WHAT THIS TASK INVOLVES — I'd like the entries reproduced exactly, with all pictures omitted.

↓↓↓

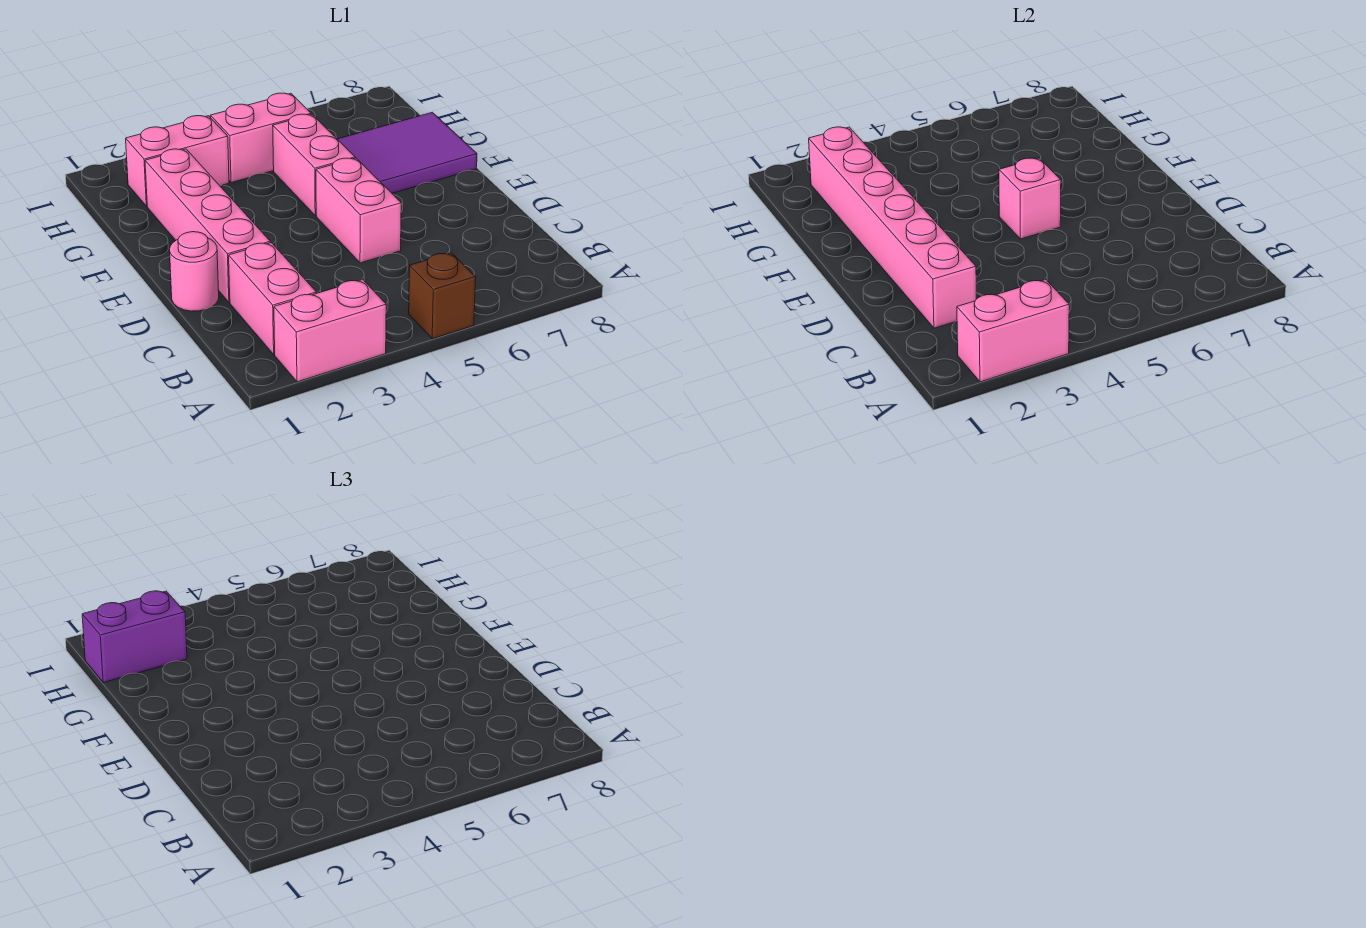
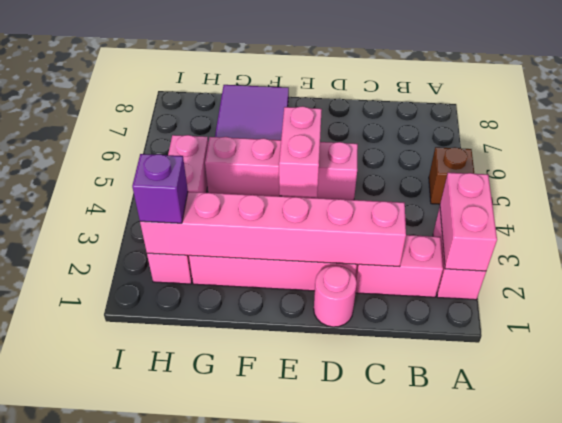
pink brick E5 level 2 -> pink brick E4:E5 level 2
purple brick H1:H2 level 3 -> purple brick H2 level 3

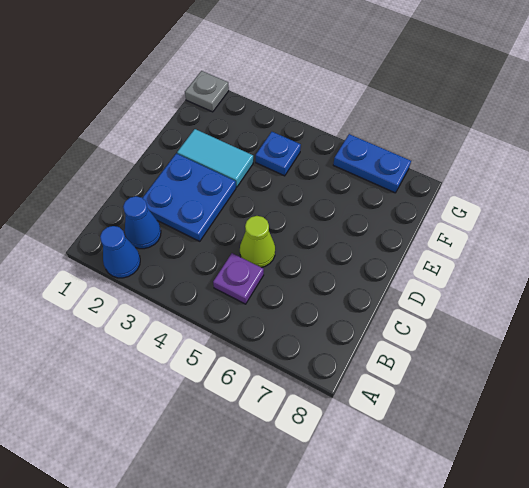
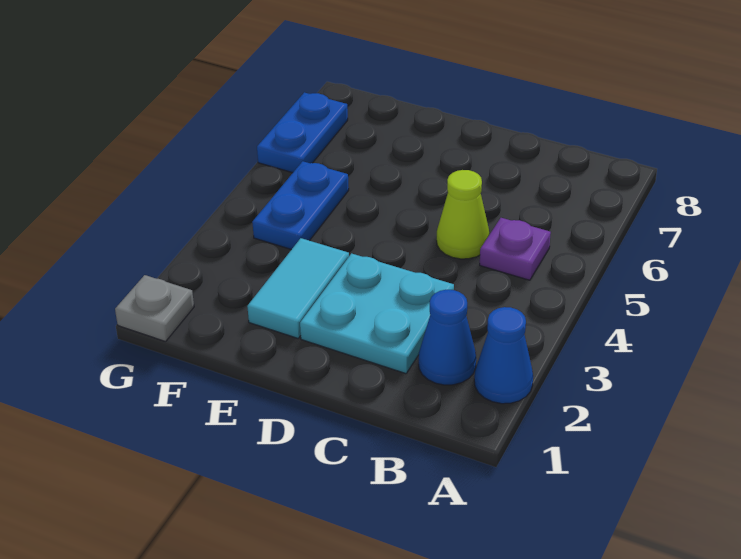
blue plate C2:D3 level 1 -> cyan plate C2:D3 level 1
blue plate F4 level 1 -> blue plate F4:F5 level 1

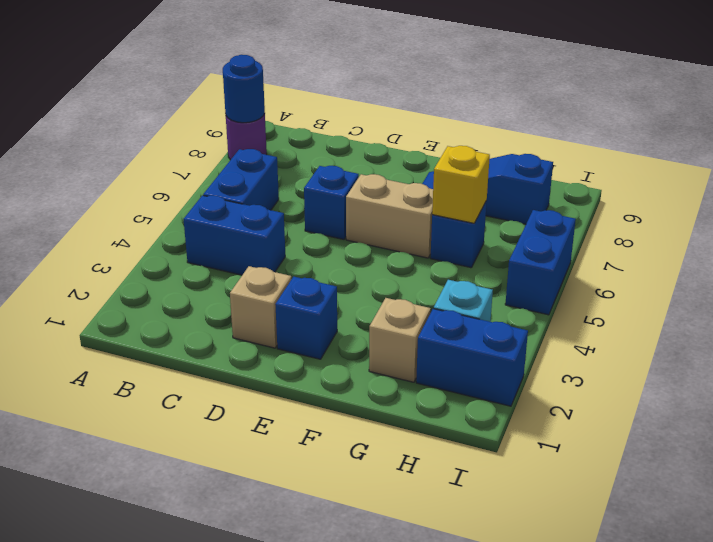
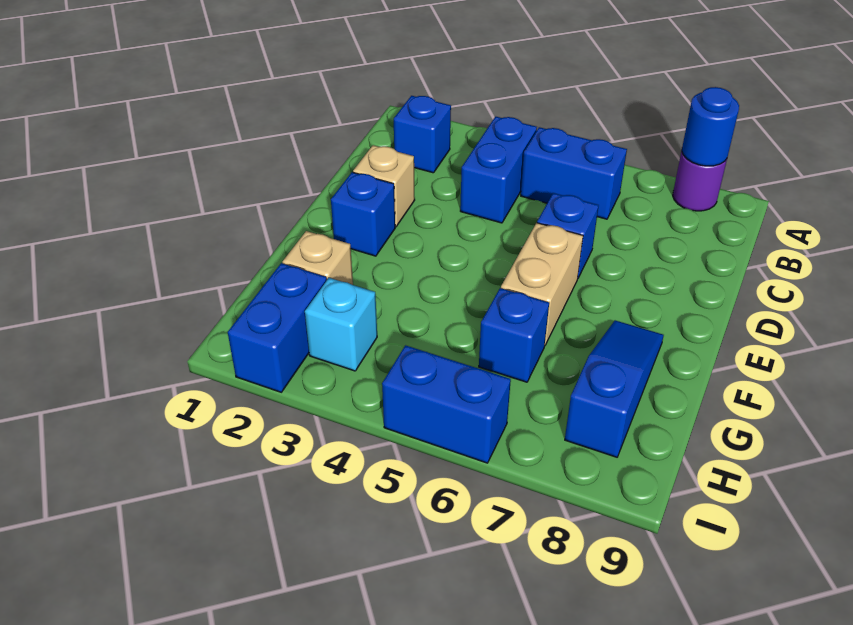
none -> blue brick B2 level 1
yellow brick G6 level 2 -> none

↑↑↑

THE COMPLETED TASK —
pink brick E5 level 2 -> pink brick E4:E5 level 2
purple brick H1:H2 level 3 -> purple brick H2 level 3

blue plate C2:D3 level 1 -> cyan plate C2:D3 level 1
blue plate F4 level 1 -> blue plate F4:F5 level 1

none -> blue brick B2 level 1
yellow brick G6 level 2 -> none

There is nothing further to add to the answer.